→ What you are asked to do:
Restate the listing below word for word; no picture is to be carried over.

→ Data provided:
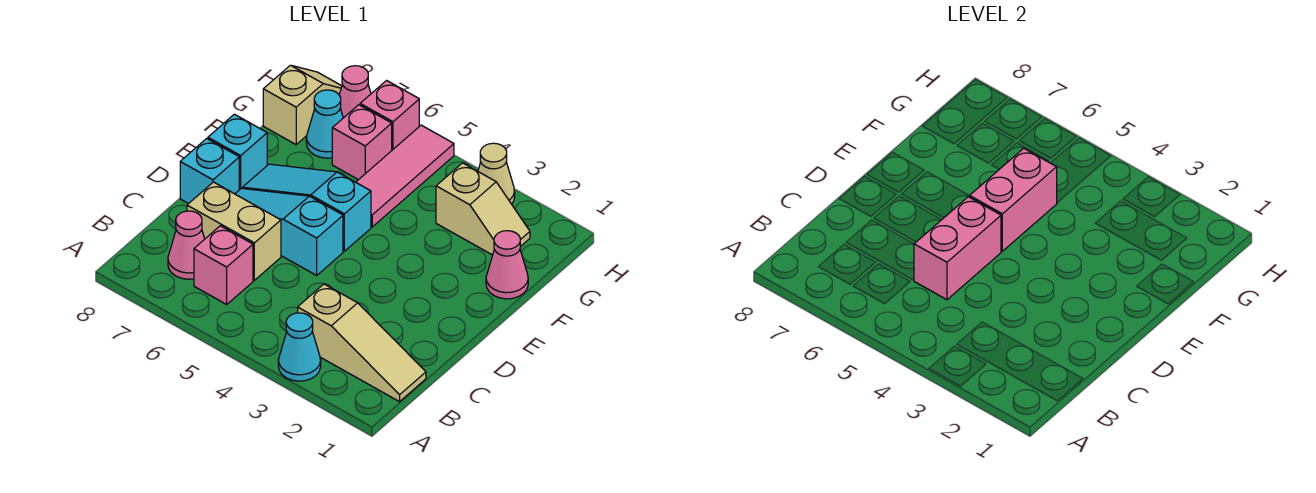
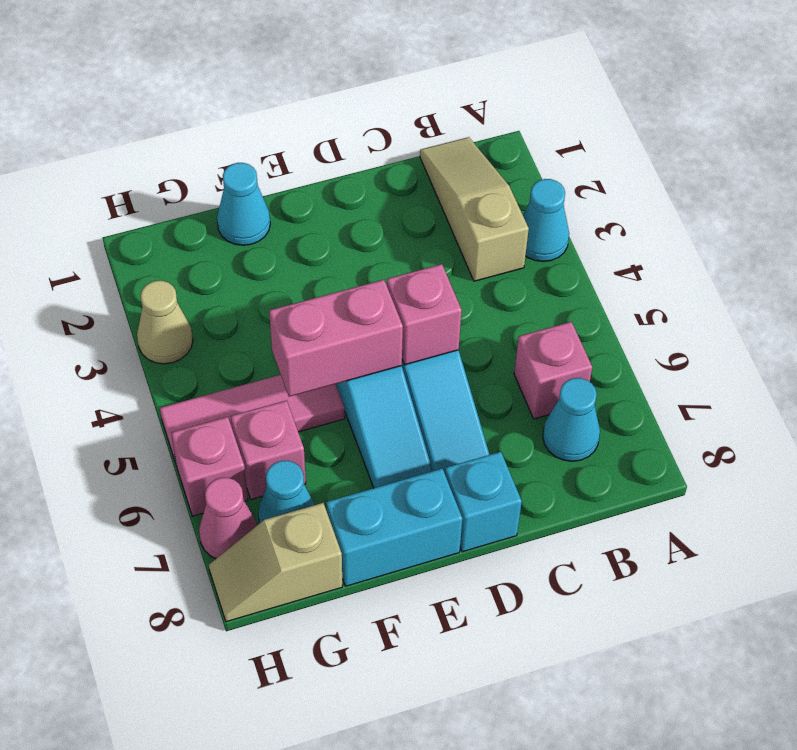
pink cone B7 level 1 -> cyan cone B7 level 1
pink brick C5:D5 level 2 -> pink brick D5 level 2
tan brick C6:C7 level 1 -> none
cyan brick E8 level 1 -> cyan brick E8:F8 level 1
pink cone F1 level 1 -> cyan cone F1 level 1
tan slope G2:G3 level 1 top 3 -> none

→ Solution to this task:
pink cone B7 level 1 -> cyan cone B7 level 1
pink brick C5:D5 level 2 -> pink brick D5 level 2
tan brick C6:C7 level 1 -> none
cyan brick E8 level 1 -> cyan brick E8:F8 level 1
pink cone F1 level 1 -> cyan cone F1 level 1
tan slope G2:G3 level 1 top 3 -> none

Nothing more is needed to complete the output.